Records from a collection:
^^^^

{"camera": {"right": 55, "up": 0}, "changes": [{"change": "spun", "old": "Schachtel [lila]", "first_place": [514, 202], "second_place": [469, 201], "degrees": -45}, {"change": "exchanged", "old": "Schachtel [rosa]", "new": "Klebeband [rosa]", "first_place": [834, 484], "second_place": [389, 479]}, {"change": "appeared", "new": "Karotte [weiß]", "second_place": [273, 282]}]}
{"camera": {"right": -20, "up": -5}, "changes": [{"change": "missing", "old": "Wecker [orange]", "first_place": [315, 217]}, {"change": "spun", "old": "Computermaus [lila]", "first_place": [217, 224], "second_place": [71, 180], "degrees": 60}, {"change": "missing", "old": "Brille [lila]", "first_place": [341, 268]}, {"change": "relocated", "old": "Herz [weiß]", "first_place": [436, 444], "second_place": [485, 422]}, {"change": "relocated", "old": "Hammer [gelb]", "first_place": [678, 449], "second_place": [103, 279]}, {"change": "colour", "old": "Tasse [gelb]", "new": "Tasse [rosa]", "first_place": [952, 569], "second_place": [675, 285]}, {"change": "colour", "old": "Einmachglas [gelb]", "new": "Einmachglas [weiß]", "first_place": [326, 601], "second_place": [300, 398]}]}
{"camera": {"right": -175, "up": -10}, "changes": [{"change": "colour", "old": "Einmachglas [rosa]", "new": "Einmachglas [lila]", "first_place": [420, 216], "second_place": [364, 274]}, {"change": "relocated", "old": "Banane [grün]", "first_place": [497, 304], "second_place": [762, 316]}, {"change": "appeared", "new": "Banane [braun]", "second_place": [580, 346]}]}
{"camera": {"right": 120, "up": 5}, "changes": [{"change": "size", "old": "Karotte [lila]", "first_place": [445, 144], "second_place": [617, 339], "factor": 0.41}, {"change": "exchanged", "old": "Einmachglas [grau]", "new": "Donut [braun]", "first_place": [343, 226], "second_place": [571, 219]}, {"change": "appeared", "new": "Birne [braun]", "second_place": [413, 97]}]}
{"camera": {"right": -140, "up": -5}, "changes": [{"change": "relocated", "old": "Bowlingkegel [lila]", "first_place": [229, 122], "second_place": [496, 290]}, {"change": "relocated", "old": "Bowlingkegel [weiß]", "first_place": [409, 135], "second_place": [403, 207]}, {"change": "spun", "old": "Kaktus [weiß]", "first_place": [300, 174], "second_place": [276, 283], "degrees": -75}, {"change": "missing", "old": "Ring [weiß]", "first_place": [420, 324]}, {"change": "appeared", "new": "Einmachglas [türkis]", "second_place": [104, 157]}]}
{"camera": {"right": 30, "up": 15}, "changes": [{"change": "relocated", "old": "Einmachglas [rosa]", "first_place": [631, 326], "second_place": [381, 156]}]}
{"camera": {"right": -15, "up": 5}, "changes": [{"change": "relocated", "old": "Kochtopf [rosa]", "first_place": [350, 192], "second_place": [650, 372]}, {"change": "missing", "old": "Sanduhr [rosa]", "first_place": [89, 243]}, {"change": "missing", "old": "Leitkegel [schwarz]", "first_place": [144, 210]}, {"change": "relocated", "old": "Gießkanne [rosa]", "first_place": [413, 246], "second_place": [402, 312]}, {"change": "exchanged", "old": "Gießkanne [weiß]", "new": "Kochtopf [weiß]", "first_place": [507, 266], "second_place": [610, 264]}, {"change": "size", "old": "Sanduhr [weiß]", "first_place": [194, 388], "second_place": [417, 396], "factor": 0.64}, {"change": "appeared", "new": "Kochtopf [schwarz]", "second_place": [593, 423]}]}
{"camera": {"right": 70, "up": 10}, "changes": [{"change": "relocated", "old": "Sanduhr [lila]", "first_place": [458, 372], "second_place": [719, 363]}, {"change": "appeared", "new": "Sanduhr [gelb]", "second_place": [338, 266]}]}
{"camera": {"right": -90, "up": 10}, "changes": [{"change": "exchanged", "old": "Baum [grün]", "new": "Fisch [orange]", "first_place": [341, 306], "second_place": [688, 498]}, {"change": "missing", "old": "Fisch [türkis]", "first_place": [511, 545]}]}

^^^^

Line by line, reproduce the data exactly as given.

{"camera": {"right": 55, "up": 0}, "changes": [{"change": "spun", "old": "Schachtel [lila]", "first_place": [514, 202], "second_place": [469, 201], "degrees": -45}, {"change": "exchanged", "old": "Schachtel [rosa]", "new": "Klebeband [rosa]", "first_place": [834, 484], "second_place": [389, 479]}, {"change": "appeared", "new": "Karotte [weiß]", "second_place": [273, 282]}]}
{"camera": {"right": -20, "up": -5}, "changes": [{"change": "missing", "old": "Wecker [orange]", "first_place": [315, 217]}, {"change": "spun", "old": "Computermaus [lila]", "first_place": [217, 224], "second_place": [71, 180], "degrees": 60}, {"change": "missing", "old": "Brille [lila]", "first_place": [341, 268]}, {"change": "relocated", "old": "Herz [weiß]", "first_place": [436, 444], "second_place": [485, 422]}, {"change": "relocated", "old": "Hammer [gelb]", "first_place": [678, 449], "second_place": [103, 279]}, {"change": "colour", "old": "Tasse [gelb]", "new": "Tasse [rosa]", "first_place": [952, 569], "second_place": [675, 285]}, {"change": "colour", "old": "Einmachglas [gelb]", "new": "Einmachglas [weiß]", "first_place": [326, 601], "second_place": [300, 398]}]}
{"camera": {"right": -175, "up": -10}, "changes": [{"change": "colour", "old": "Einmachglas [rosa]", "new": "Einmachglas [lila]", "first_place": [420, 216], "second_place": [364, 274]}, {"change": "relocated", "old": "Banane [grün]", "first_place": [497, 304], "second_place": [762, 316]}, {"change": "appeared", "new": "Banane [braun]", "second_place": [580, 346]}]}
{"camera": {"right": 120, "up": 5}, "changes": [{"change": "size", "old": "Karotte [lila]", "first_place": [445, 144], "second_place": [617, 339], "factor": 0.41}, {"change": "exchanged", "old": "Einmachglas [grau]", "new": "Donut [braun]", "first_place": [343, 226], "second_place": [571, 219]}, {"change": "appeared", "new": "Birne [braun]", "second_place": [413, 97]}]}
{"camera": {"right": -140, "up": -5}, "changes": [{"change": "relocated", "old": "Bowlingkegel [lila]", "first_place": [229, 122], "second_place": [496, 290]}, {"change": "relocated", "old": "Bowlingkegel [weiß]", "first_place": [409, 135], "second_place": [403, 207]}, {"change": "spun", "old": "Kaktus [weiß]", "first_place": [300, 174], "second_place": [276, 283], "degrees": -75}, {"change": "missing", "old": "Ring [weiß]", "first_place": [420, 324]}, {"change": "appeared", "new": "Einmachglas [türkis]", "second_place": [104, 157]}]}
{"camera": {"right": 30, "up": 15}, "changes": [{"change": "relocated", "old": "Einmachglas [rosa]", "first_place": [631, 326], "second_place": [381, 156]}]}
{"camera": {"right": -15, "up": 5}, "changes": [{"change": "relocated", "old": "Kochtopf [rosa]", "first_place": [350, 192], "second_place": [650, 372]}, {"change": "missing", "old": "Sanduhr [rosa]", "first_place": [89, 243]}, {"change": "missing", "old": "Leitkegel [schwarz]", "first_place": [144, 210]}, {"change": "relocated", "old": "Gießkanne [rosa]", "first_place": [413, 246], "second_place": [402, 312]}, {"change": "exchanged", "old": "Gießkanne [weiß]", "new": "Kochtopf [weiß]", "first_place": [507, 266], "second_place": [610, 264]}, {"change": "size", "old": "Sanduhr [weiß]", "first_place": [194, 388], "second_place": [417, 396], "factor": 0.64}, {"change": "appeared", "new": "Kochtopf [schwarz]", "second_place": [593, 423]}]}
{"camera": {"right": 70, "up": 10}, "changes": [{"change": "relocated", "old": "Sanduhr [lila]", "first_place": [458, 372], "second_place": [719, 363]}, {"change": "appeared", "new": "Sanduhr [gelb]", "second_place": [338, 266]}]}
{"camera": {"right": -90, "up": 10}, "changes": [{"change": "exchanged", "old": "Baum [grün]", "new": "Fisch [orange]", "first_place": [341, 306], "second_place": [688, 498]}, {"change": "missing", "old": "Fisch [türkis]", "first_place": [511, 545]}]}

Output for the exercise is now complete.